(Recorded data)
◆ ◆ ◆ ◆ ◆ ◆ ◆

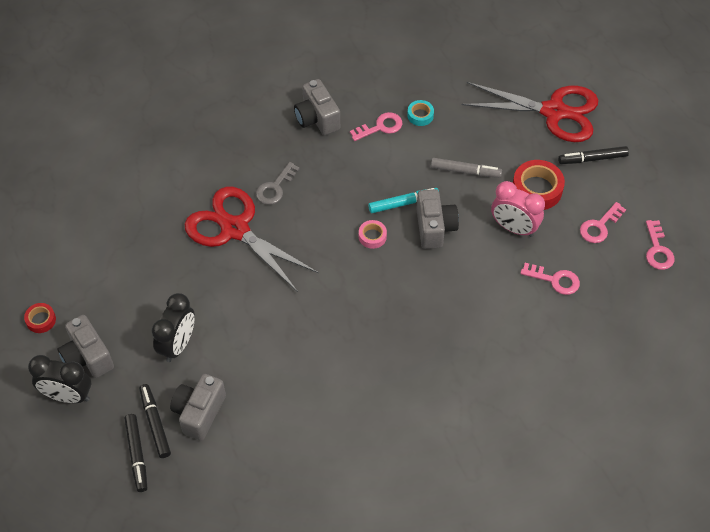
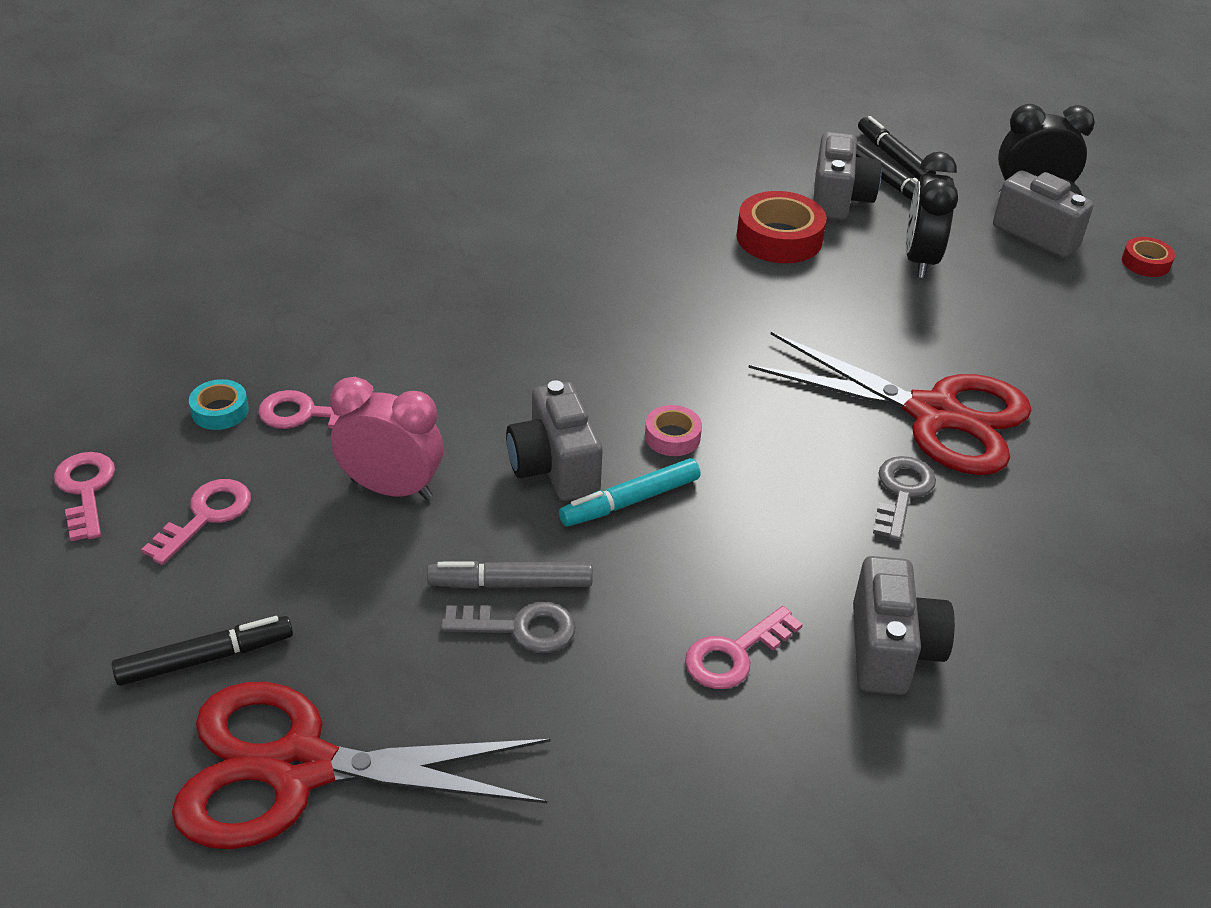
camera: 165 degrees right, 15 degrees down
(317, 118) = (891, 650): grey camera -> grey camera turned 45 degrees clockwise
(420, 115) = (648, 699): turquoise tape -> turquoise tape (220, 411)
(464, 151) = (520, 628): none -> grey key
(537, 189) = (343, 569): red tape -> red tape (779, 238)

◆ ◆ ◆ ◆ ◆ ◆ ◆

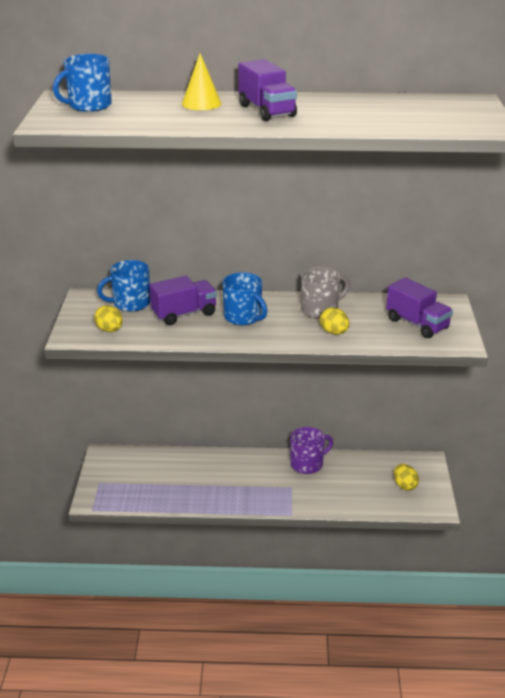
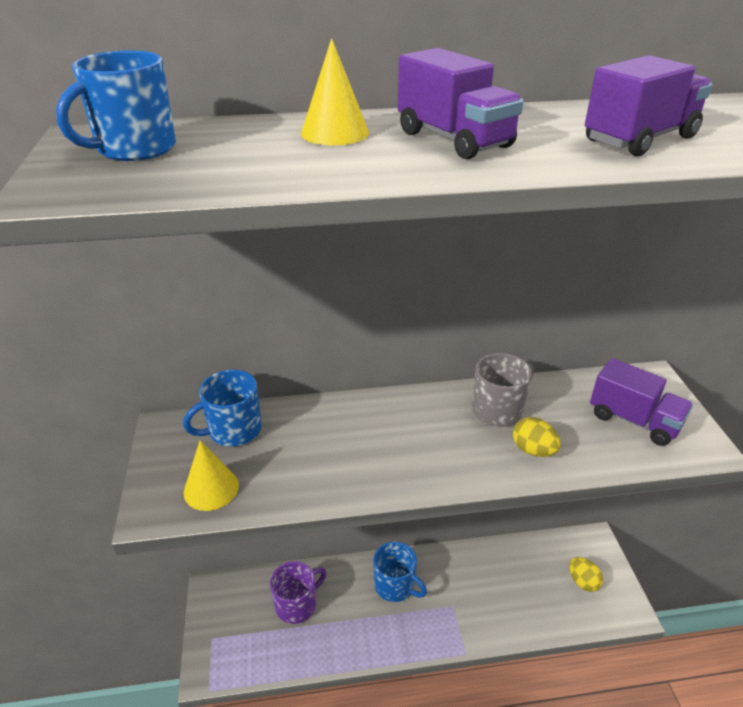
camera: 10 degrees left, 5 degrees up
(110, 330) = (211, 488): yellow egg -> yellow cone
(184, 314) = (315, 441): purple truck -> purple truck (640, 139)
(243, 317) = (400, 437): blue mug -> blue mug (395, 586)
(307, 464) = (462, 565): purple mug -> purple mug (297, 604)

◆ ◆ ◆ ◆ ◆ ◆ ◆

» **WHAT IS BEING ASKED**
Give again exactly, and only, the lines above starting at the one with "(420, 115) = (648, 699): turquoise" and ending at the one with "(537, 189) = (343, 569): red".

» **ANSWER SPACE**
(420, 115) = (648, 699): turquoise tape -> turquoise tape (220, 411)
(464, 151) = (520, 628): none -> grey key
(537, 189) = (343, 569): red tape -> red tape (779, 238)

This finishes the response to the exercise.